Activity
Retype the lines below exactly, but only those from the line that has "none -> lime round brick B1 level 3" through the line that has "lime tile E4:E6 level 2 -> none". Omit every picture.

Data extracts
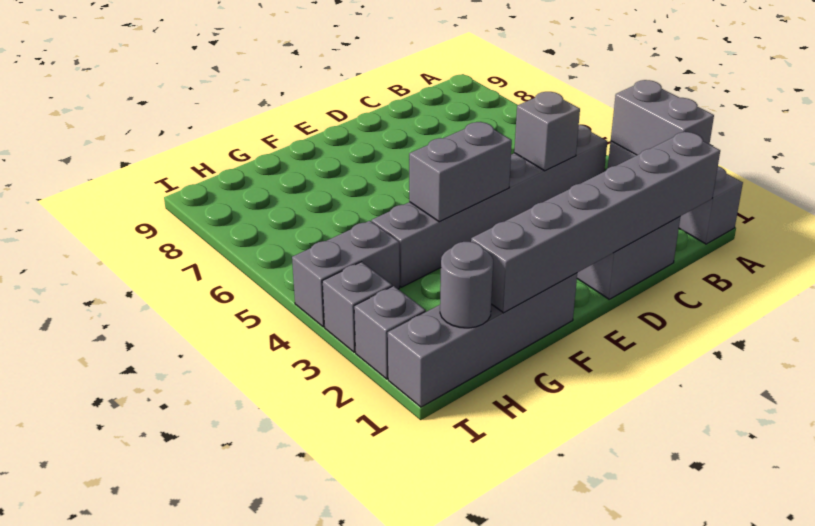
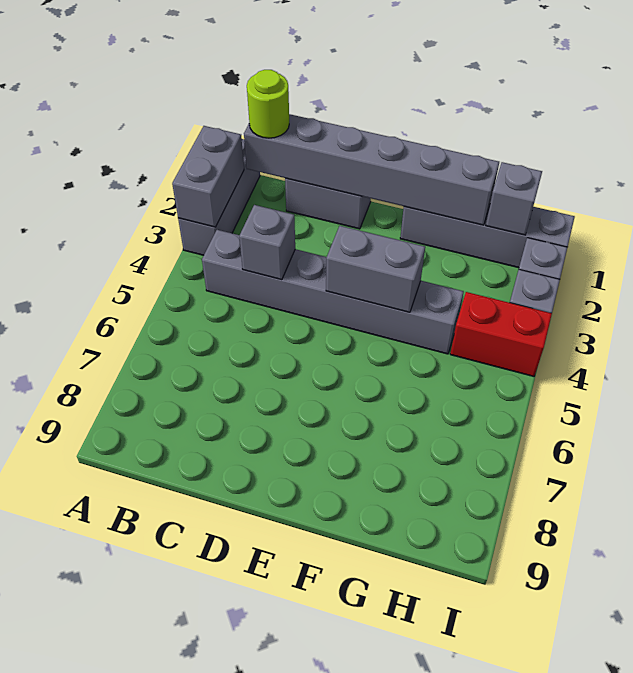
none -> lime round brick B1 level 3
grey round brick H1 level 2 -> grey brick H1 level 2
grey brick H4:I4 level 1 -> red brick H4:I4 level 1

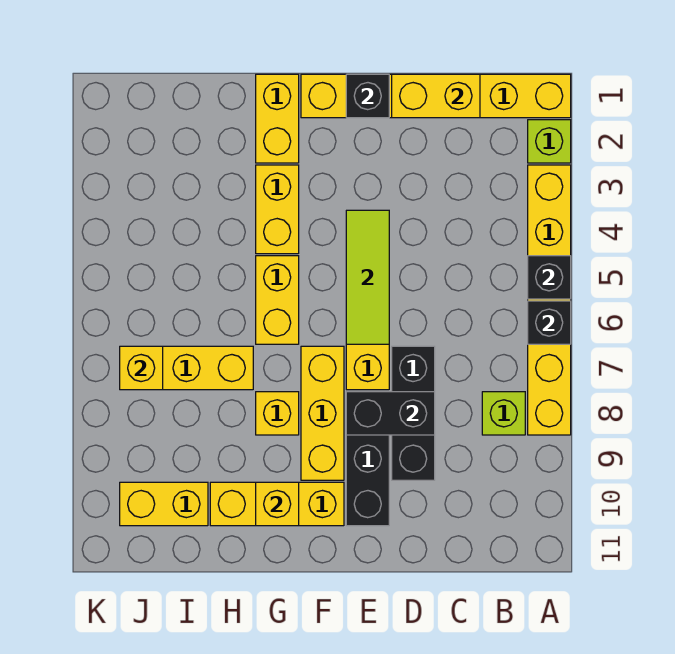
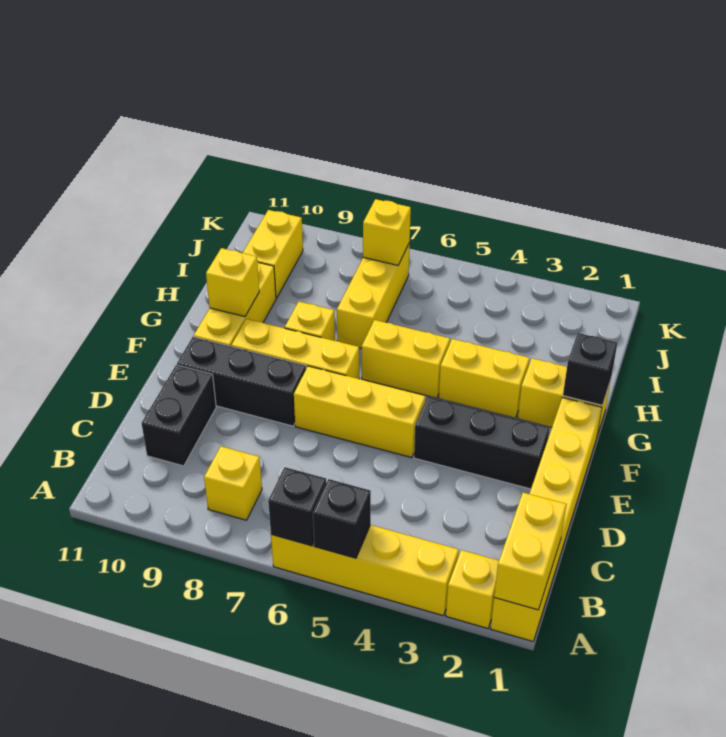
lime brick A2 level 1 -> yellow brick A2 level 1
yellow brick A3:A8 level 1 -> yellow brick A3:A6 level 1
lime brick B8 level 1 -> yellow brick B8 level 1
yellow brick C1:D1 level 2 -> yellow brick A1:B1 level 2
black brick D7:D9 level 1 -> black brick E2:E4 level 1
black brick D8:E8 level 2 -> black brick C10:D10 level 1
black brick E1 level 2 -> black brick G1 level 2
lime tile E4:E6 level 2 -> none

---

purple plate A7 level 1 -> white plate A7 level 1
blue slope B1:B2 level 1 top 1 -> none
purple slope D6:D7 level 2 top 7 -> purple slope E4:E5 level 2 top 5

Your response
none -> lime round brick B1 level 3
grey round brick H1 level 2 -> grey brick H1 level 2
grey brick H4:I4 level 1 -> red brick H4:I4 level 1

lime brick A2 level 1 -> yellow brick A2 level 1
yellow brick A3:A8 level 1 -> yellow brick A3:A6 level 1
lime brick B8 level 1 -> yellow brick B8 level 1
yellow brick C1:D1 level 2 -> yellow brick A1:B1 level 2
black brick D7:D9 level 1 -> black brick E2:E4 level 1
black brick D8:E8 level 2 -> black brick C10:D10 level 1
black brick E1 level 2 -> black brick G1 level 2
lime tile E4:E6 level 2 -> none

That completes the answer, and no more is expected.